**TASK INSTRUCTIONS:**
Exact copy, no pictures: set down the lines from the one holding "TFT2 pin SDI: RX -> D6" through the final line of the records below.

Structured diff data
######

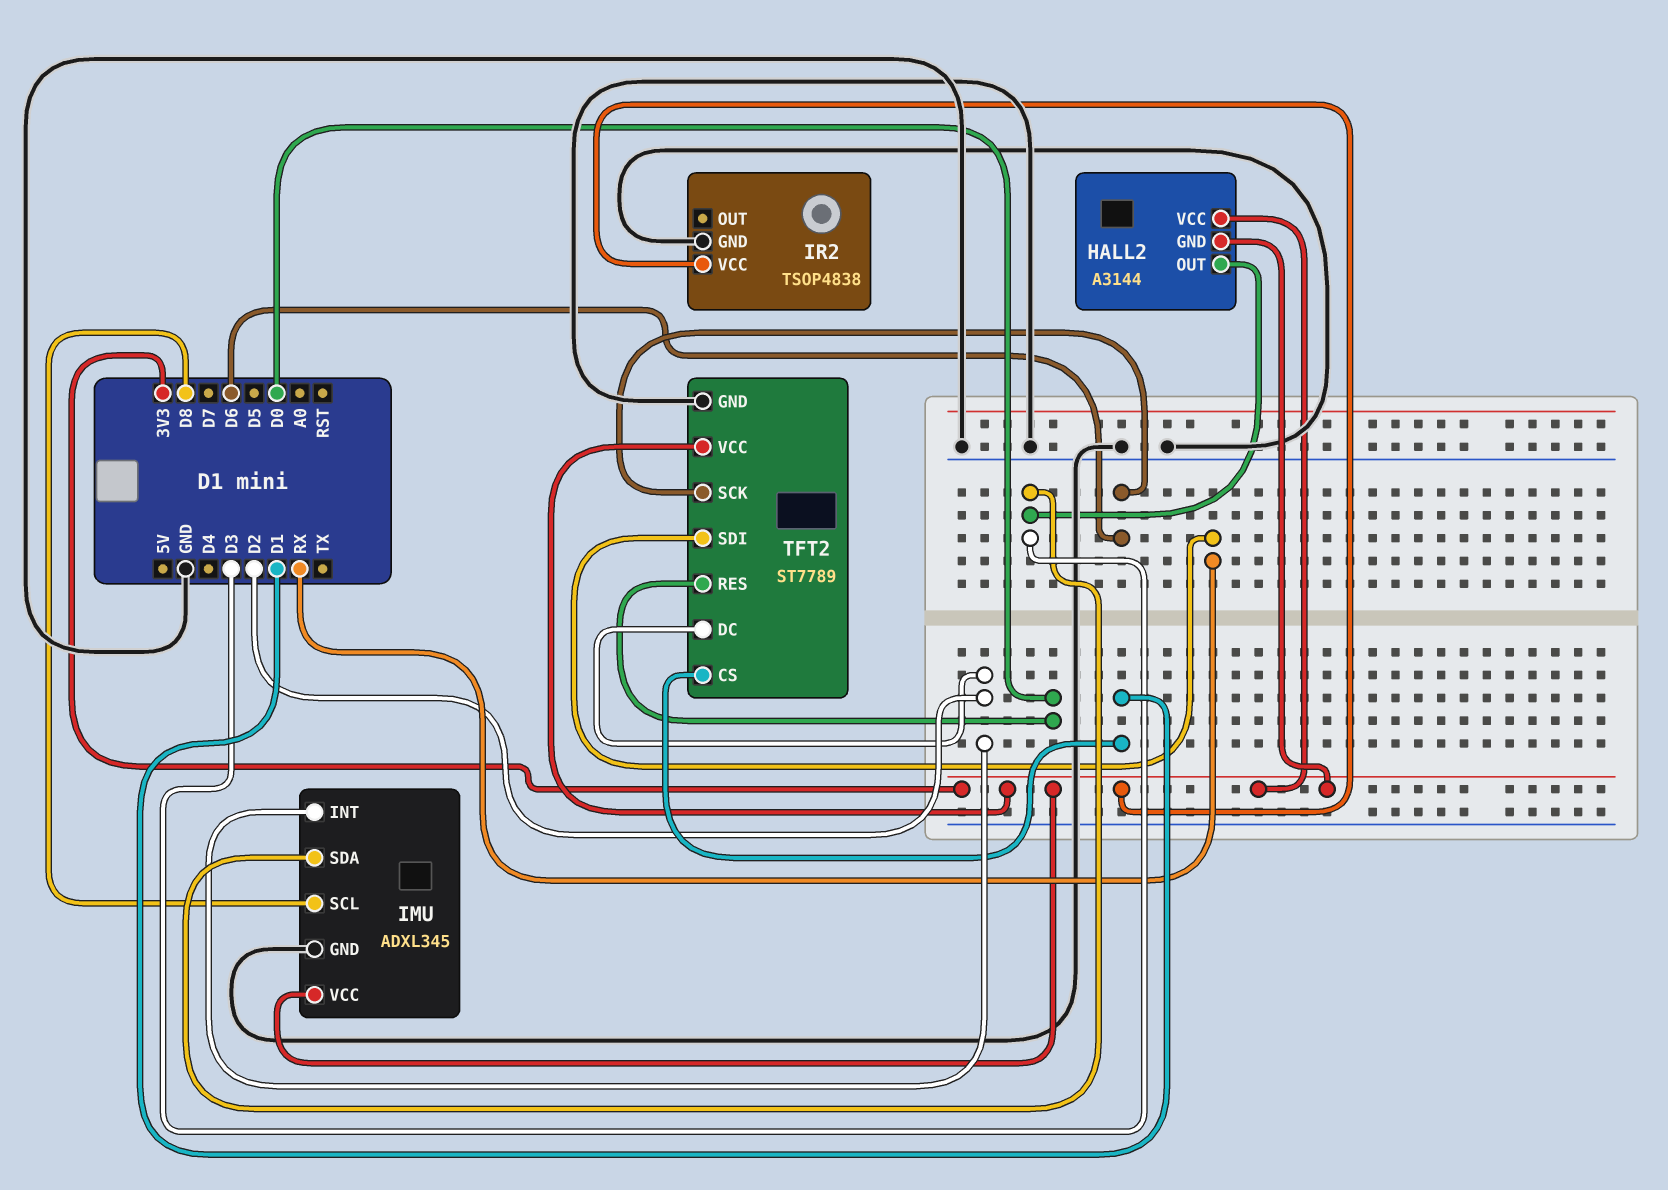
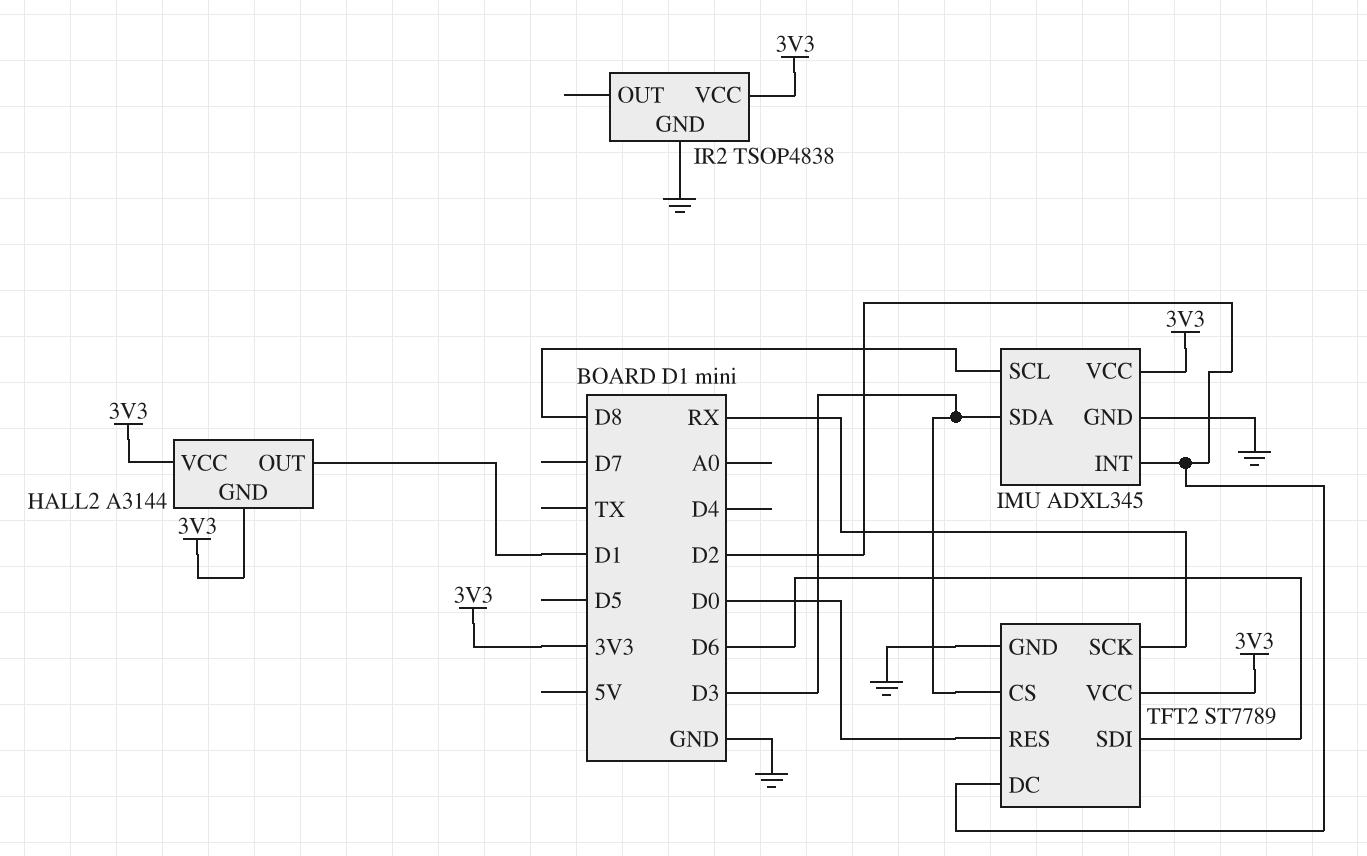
HALL2 pin OUT: D3 -> D1
TFT2 pin CS: D1 -> D3
TFT2 pin SCK: D6 -> RX
TFT2 pin SDI: RX -> D6

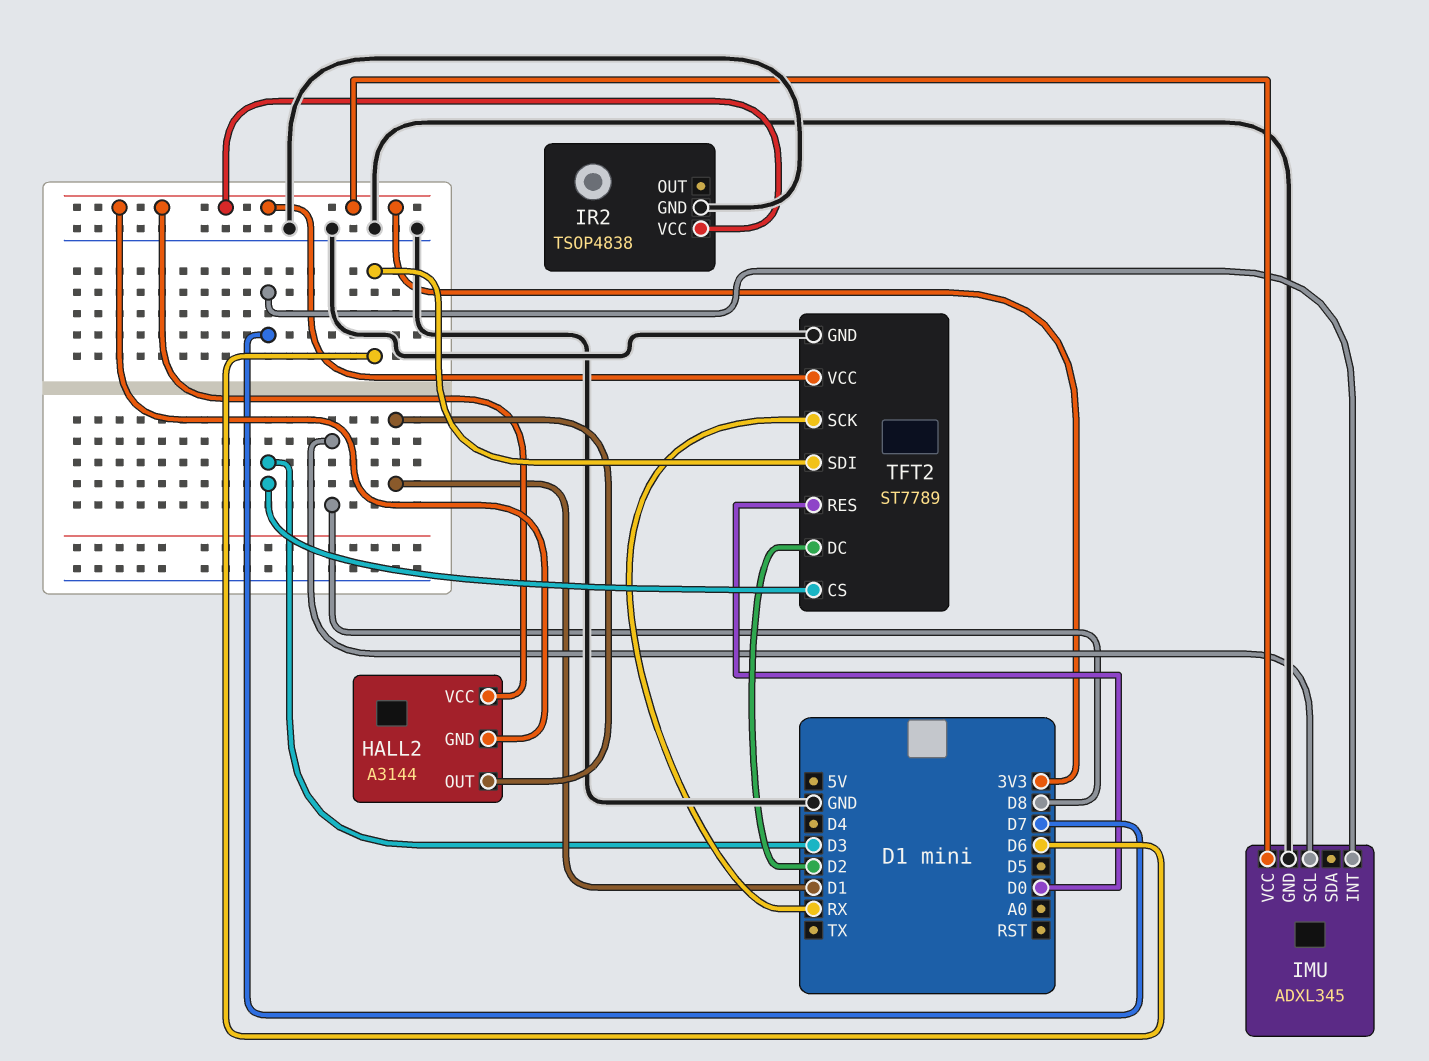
IMU pin INT: D2 -> D7
IMU pin SDA: D3 -> none

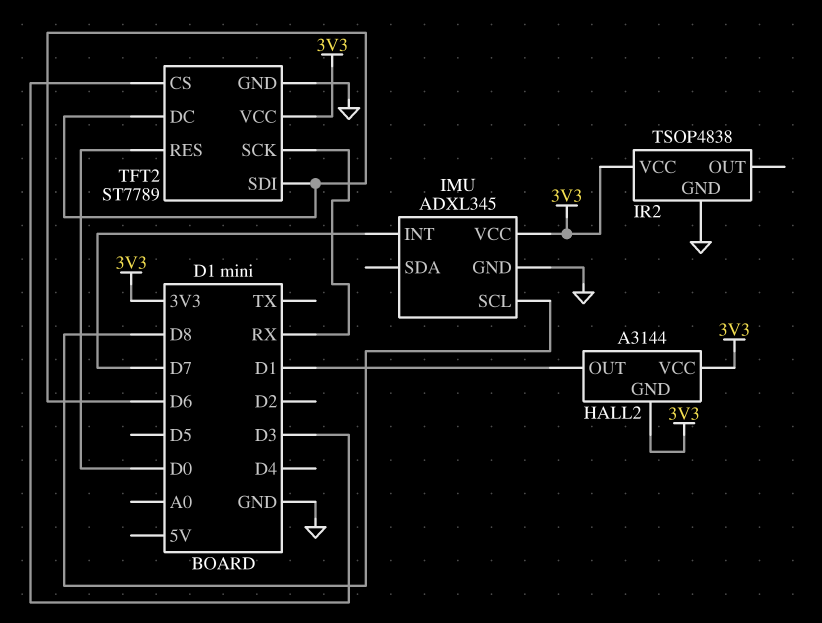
TFT2 pin DC: D2 -> D6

######

**RESULT:**
TFT2 pin SDI: RX -> D6

IMU pin INT: D2 -> D7
IMU pin SDA: D3 -> none

TFT2 pin DC: D2 -> D6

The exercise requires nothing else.